Activity: Below are the records. List every line holding the word "none".

Excerpted records:
>>>
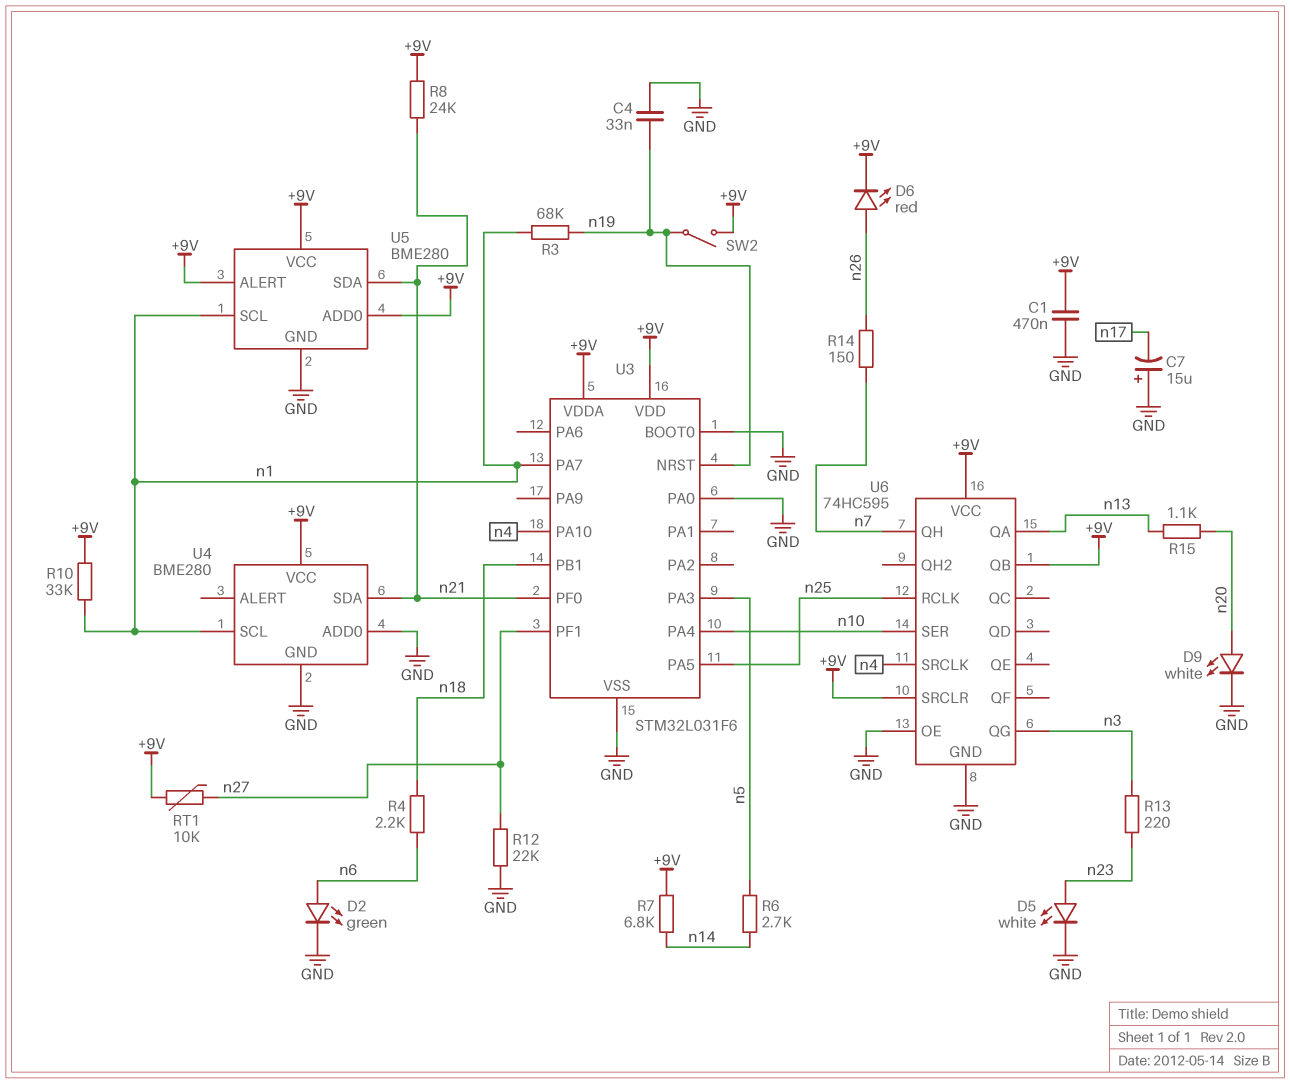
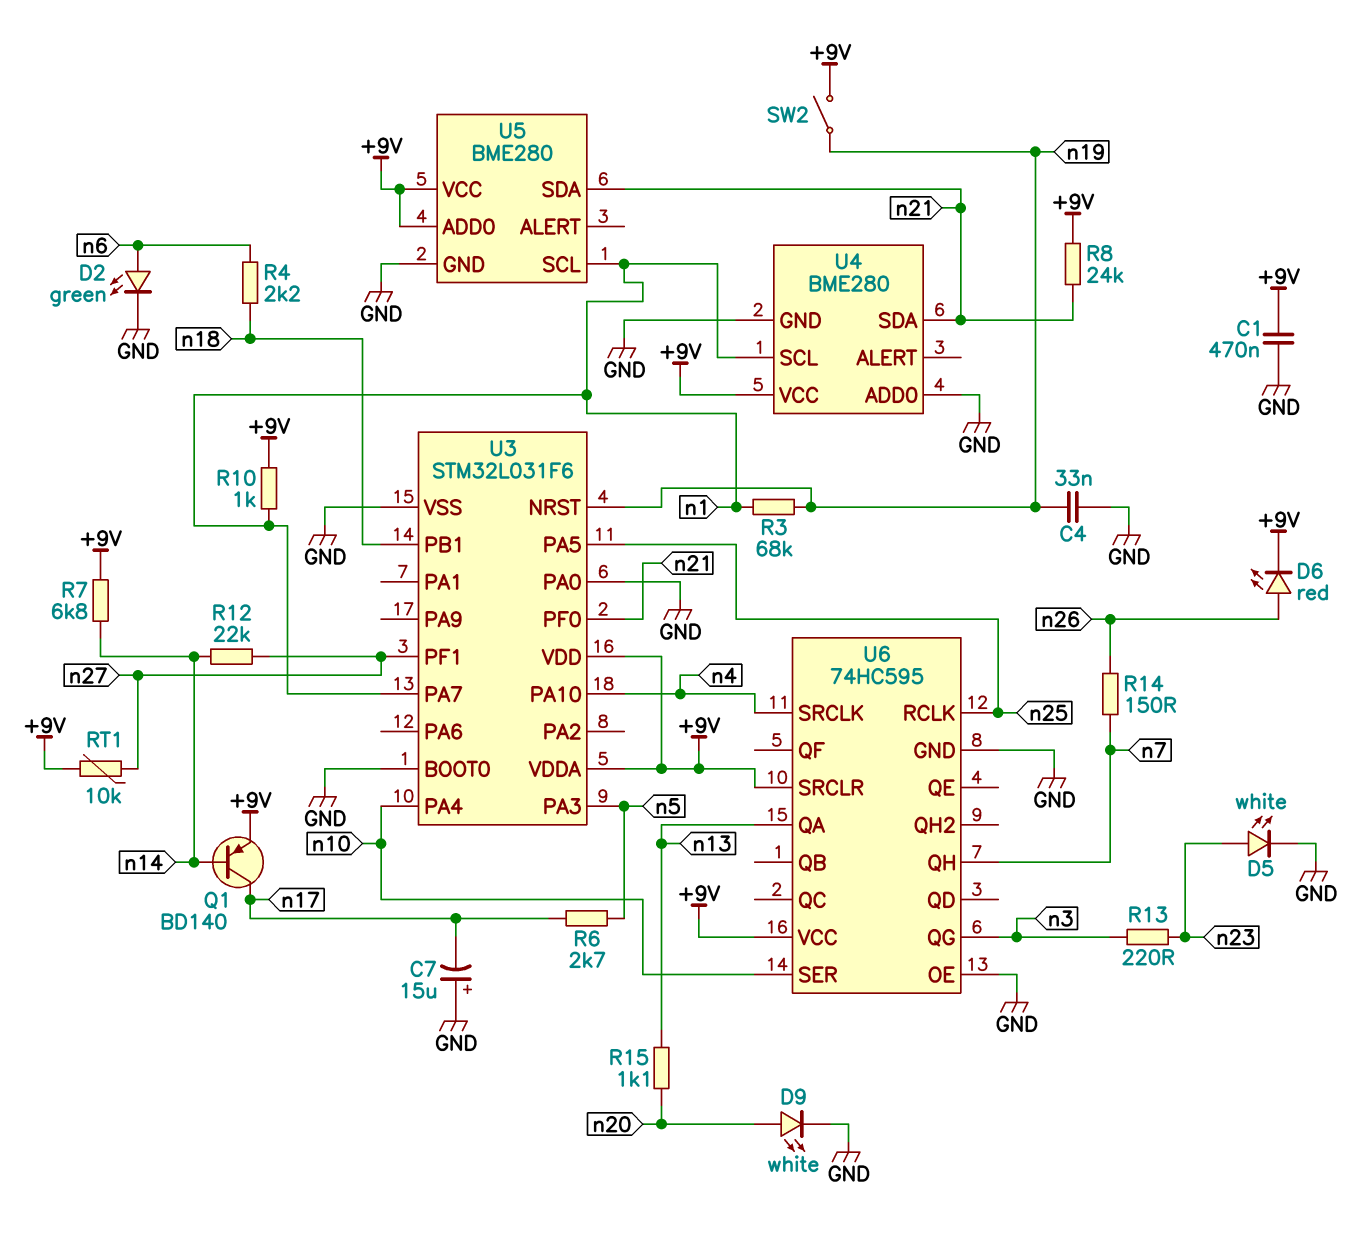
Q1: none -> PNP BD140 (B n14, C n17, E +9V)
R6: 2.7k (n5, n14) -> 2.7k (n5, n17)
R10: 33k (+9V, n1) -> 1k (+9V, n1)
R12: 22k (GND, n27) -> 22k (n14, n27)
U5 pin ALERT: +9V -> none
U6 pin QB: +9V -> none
<<<
Your solution:
Q1: none -> PNP BD140 (B n14, C n17, E +9V)
U5 pin ALERT: +9V -> none
U6 pin QB: +9V -> none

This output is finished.